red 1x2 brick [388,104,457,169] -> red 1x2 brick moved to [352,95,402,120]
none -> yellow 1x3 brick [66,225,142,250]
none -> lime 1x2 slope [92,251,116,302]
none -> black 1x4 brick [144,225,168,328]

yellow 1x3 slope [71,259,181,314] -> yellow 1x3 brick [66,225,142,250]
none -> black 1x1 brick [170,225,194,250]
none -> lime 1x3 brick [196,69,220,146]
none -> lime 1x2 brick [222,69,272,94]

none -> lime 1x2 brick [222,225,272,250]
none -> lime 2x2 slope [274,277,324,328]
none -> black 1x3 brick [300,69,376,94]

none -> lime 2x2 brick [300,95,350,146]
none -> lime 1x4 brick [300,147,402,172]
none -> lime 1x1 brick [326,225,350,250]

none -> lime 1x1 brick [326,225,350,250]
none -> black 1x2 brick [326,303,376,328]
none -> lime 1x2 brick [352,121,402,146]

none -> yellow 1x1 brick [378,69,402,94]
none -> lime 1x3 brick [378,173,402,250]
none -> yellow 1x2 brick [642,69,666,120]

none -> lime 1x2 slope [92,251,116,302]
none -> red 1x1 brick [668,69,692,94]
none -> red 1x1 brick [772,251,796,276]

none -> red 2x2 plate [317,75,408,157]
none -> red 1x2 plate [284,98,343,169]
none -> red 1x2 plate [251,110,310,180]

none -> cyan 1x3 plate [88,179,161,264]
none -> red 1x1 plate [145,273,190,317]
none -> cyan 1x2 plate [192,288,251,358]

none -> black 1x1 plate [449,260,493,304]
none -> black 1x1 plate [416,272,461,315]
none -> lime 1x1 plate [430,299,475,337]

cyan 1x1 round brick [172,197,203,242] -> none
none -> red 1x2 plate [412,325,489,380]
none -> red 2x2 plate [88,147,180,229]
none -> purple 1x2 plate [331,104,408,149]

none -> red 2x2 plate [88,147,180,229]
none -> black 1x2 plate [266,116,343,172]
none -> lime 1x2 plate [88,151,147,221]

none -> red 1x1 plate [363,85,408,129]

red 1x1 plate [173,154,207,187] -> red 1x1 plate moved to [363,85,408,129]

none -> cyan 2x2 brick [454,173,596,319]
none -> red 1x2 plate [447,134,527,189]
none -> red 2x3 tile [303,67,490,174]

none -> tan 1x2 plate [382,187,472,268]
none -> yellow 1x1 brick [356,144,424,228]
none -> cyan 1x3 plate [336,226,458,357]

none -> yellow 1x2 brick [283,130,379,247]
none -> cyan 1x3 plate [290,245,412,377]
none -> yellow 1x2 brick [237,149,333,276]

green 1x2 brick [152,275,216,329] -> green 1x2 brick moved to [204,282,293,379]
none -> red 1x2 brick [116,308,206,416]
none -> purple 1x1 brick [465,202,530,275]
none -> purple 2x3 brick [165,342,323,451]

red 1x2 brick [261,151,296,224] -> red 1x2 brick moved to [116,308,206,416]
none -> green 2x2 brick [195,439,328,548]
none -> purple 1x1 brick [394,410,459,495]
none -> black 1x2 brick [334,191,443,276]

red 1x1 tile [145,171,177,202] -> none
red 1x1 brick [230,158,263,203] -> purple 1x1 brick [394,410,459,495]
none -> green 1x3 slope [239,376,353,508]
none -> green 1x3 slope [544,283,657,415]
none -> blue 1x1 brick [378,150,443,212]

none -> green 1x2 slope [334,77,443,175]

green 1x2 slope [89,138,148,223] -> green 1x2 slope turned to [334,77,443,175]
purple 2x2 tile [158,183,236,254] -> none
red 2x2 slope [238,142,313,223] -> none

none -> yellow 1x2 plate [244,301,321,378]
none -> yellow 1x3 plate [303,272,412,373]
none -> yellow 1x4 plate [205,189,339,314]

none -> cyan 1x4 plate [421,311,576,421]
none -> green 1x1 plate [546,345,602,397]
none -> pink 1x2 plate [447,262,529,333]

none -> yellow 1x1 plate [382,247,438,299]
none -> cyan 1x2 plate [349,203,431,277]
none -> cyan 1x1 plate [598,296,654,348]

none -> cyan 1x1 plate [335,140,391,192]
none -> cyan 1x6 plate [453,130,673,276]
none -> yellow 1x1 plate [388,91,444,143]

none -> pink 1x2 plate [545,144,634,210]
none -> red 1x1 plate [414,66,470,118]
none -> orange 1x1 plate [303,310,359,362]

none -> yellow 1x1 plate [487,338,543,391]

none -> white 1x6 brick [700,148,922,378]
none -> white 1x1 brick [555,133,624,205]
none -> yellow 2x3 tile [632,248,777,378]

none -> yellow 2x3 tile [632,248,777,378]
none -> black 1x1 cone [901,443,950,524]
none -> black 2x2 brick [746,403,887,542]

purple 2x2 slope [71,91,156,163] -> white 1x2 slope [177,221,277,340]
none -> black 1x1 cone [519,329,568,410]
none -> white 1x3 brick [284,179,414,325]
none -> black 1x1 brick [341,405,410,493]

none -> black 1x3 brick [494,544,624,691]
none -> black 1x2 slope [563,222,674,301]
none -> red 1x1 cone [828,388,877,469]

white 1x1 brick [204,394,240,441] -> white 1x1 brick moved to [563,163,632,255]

▶ Work task
For this exercise, repeat the data above exactly.

▶ Answer section
red 1x2 brick [388,104,457,169] -> red 1x2 brick moved to [352,95,402,120]
none -> yellow 1x3 brick [66,225,142,250]
none -> lime 1x2 slope [92,251,116,302]
none -> black 1x4 brick [144,225,168,328]

yellow 1x3 slope [71,259,181,314] -> yellow 1x3 brick [66,225,142,250]
none -> black 1x1 brick [170,225,194,250]
none -> lime 1x3 brick [196,69,220,146]
none -> lime 1x2 brick [222,69,272,94]

none -> lime 1x2 brick [222,225,272,250]
none -> lime 2x2 slope [274,277,324,328]
none -> black 1x3 brick [300,69,376,94]

none -> lime 2x2 brick [300,95,350,146]
none -> lime 1x4 brick [300,147,402,172]
none -> lime 1x1 brick [326,225,350,250]

none -> lime 1x1 brick [326,225,350,250]
none -> black 1x2 brick [326,303,376,328]
none -> lime 1x2 brick [352,121,402,146]

none -> yellow 1x1 brick [378,69,402,94]
none -> lime 1x3 brick [378,173,402,250]
none -> yellow 1x2 brick [642,69,666,120]

none -> lime 1x2 slope [92,251,116,302]
none -> red 1x1 brick [668,69,692,94]
none -> red 1x1 brick [772,251,796,276]

none -> red 2x2 plate [317,75,408,157]
none -> red 1x2 plate [284,98,343,169]
none -> red 1x2 plate [251,110,310,180]

none -> cyan 1x3 plate [88,179,161,264]
none -> red 1x1 plate [145,273,190,317]
none -> cyan 1x2 plate [192,288,251,358]

none -> black 1x1 plate [449,260,493,304]
none -> black 1x1 plate [416,272,461,315]
none -> lime 1x1 plate [430,299,475,337]

cyan 1x1 round brick [172,197,203,242] -> none
none -> red 1x2 plate [412,325,489,380]
none -> red 2x2 plate [88,147,180,229]
none -> purple 1x2 plate [331,104,408,149]

none -> red 2x2 plate [88,147,180,229]
none -> black 1x2 plate [266,116,343,172]
none -> lime 1x2 plate [88,151,147,221]

none -> red 1x1 plate [363,85,408,129]

red 1x1 plate [173,154,207,187] -> red 1x1 plate moved to [363,85,408,129]

none -> cyan 2x2 brick [454,173,596,319]
none -> red 1x2 plate [447,134,527,189]
none -> red 2x3 tile [303,67,490,174]

none -> tan 1x2 plate [382,187,472,268]
none -> yellow 1x1 brick [356,144,424,228]
none -> cyan 1x3 plate [336,226,458,357]

none -> yellow 1x2 brick [283,130,379,247]
none -> cyan 1x3 plate [290,245,412,377]
none -> yellow 1x2 brick [237,149,333,276]

green 1x2 brick [152,275,216,329] -> green 1x2 brick moved to [204,282,293,379]
none -> red 1x2 brick [116,308,206,416]
none -> purple 1x1 brick [465,202,530,275]
none -> purple 2x3 brick [165,342,323,451]

red 1x2 brick [261,151,296,224] -> red 1x2 brick moved to [116,308,206,416]
none -> green 2x2 brick [195,439,328,548]
none -> purple 1x1 brick [394,410,459,495]
none -> black 1x2 brick [334,191,443,276]

red 1x1 tile [145,171,177,202] -> none
red 1x1 brick [230,158,263,203] -> purple 1x1 brick [394,410,459,495]
none -> green 1x3 slope [239,376,353,508]
none -> green 1x3 slope [544,283,657,415]
none -> blue 1x1 brick [378,150,443,212]

none -> green 1x2 slope [334,77,443,175]

green 1x2 slope [89,138,148,223] -> green 1x2 slope turned to [334,77,443,175]
purple 2x2 tile [158,183,236,254] -> none
red 2x2 slope [238,142,313,223] -> none

none -> yellow 1x2 plate [244,301,321,378]
none -> yellow 1x3 plate [303,272,412,373]
none -> yellow 1x4 plate [205,189,339,314]

none -> cyan 1x4 plate [421,311,576,421]
none -> green 1x1 plate [546,345,602,397]
none -> pink 1x2 plate [447,262,529,333]

none -> yellow 1x1 plate [382,247,438,299]
none -> cyan 1x2 plate [349,203,431,277]
none -> cyan 1x1 plate [598,296,654,348]

none -> cyan 1x1 plate [335,140,391,192]
none -> cyan 1x6 plate [453,130,673,276]
none -> yellow 1x1 plate [388,91,444,143]

none -> pink 1x2 plate [545,144,634,210]
none -> red 1x1 plate [414,66,470,118]
none -> orange 1x1 plate [303,310,359,362]

none -> yellow 1x1 plate [487,338,543,391]

none -> white 1x6 brick [700,148,922,378]
none -> white 1x1 brick [555,133,624,205]
none -> yellow 2x3 tile [632,248,777,378]

none -> yellow 2x3 tile [632,248,777,378]
none -> black 1x1 cone [901,443,950,524]
none -> black 2x2 brick [746,403,887,542]

purple 2x2 slope [71,91,156,163] -> white 1x2 slope [177,221,277,340]
none -> black 1x1 cone [519,329,568,410]
none -> white 1x3 brick [284,179,414,325]
none -> black 1x1 brick [341,405,410,493]

none -> black 1x3 brick [494,544,624,691]
none -> black 1x2 slope [563,222,674,301]
none -> red 1x1 cone [828,388,877,469]

white 1x1 brick [204,394,240,441] -> white 1x1 brick moved to [563,163,632,255]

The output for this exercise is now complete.